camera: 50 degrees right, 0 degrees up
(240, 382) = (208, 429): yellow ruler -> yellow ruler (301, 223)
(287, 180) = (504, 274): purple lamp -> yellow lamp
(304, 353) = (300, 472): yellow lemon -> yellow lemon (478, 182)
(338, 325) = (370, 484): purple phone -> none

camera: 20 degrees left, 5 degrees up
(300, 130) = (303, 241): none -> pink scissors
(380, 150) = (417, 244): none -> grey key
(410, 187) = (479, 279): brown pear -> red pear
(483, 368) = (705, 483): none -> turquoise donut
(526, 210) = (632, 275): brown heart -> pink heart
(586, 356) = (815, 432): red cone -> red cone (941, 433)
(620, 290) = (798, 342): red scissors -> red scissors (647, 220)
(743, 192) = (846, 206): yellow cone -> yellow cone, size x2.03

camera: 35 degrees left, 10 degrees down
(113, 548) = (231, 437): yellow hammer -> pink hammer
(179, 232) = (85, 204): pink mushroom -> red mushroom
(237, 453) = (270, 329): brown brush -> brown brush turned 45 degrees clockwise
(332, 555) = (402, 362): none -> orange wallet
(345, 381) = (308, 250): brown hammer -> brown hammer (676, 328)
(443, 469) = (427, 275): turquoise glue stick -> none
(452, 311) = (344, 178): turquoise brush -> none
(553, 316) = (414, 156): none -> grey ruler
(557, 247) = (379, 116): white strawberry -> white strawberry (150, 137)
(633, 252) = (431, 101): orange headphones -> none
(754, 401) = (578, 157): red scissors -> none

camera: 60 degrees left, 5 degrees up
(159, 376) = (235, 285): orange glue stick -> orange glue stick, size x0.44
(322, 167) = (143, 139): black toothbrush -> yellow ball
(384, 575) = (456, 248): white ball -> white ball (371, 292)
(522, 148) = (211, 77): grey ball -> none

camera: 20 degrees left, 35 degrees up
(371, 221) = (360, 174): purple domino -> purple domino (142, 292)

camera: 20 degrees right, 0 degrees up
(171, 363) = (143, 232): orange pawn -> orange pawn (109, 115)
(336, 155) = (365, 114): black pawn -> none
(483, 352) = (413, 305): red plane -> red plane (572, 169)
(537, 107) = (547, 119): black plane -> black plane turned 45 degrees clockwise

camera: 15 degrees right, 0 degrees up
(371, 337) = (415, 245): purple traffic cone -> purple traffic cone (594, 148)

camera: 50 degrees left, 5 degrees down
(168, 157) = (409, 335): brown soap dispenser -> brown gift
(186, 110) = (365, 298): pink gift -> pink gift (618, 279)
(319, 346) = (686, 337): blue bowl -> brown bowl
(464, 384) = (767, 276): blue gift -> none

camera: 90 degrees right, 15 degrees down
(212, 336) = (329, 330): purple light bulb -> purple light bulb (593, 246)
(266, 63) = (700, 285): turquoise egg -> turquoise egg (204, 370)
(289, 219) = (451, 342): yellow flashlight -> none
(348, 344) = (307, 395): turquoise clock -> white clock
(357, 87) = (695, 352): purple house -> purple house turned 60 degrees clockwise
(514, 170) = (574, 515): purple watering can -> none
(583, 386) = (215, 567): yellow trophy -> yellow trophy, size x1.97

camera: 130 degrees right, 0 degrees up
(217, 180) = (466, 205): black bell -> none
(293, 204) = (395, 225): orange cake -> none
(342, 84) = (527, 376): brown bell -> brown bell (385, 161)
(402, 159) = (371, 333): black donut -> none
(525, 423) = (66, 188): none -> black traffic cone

----

### Task description
Taking the listing above as the source, transcribe only the lines starting at the line with "(553, 316) = (414, 156): none -> grey ruler" and going through the line with "(171, 363) = (143, 232): orange", unaltered and with both ends included.

### Your response
(553, 316) = (414, 156): none -> grey ruler
(557, 247) = (379, 116): white strawberry -> white strawberry (150, 137)
(633, 252) = (431, 101): orange headphones -> none
(754, 401) = (578, 157): red scissors -> none

camera: 60 degrees left, 5 degrees up
(159, 376) = (235, 285): orange glue stick -> orange glue stick, size x0.44
(322, 167) = (143, 139): black toothbrush -> yellow ball
(384, 575) = (456, 248): white ball -> white ball (371, 292)
(522, 148) = (211, 77): grey ball -> none

camera: 20 degrees left, 35 degrees up
(371, 221) = (360, 174): purple domino -> purple domino (142, 292)

camera: 20 degrees right, 0 degrees up
(171, 363) = (143, 232): orange pawn -> orange pawn (109, 115)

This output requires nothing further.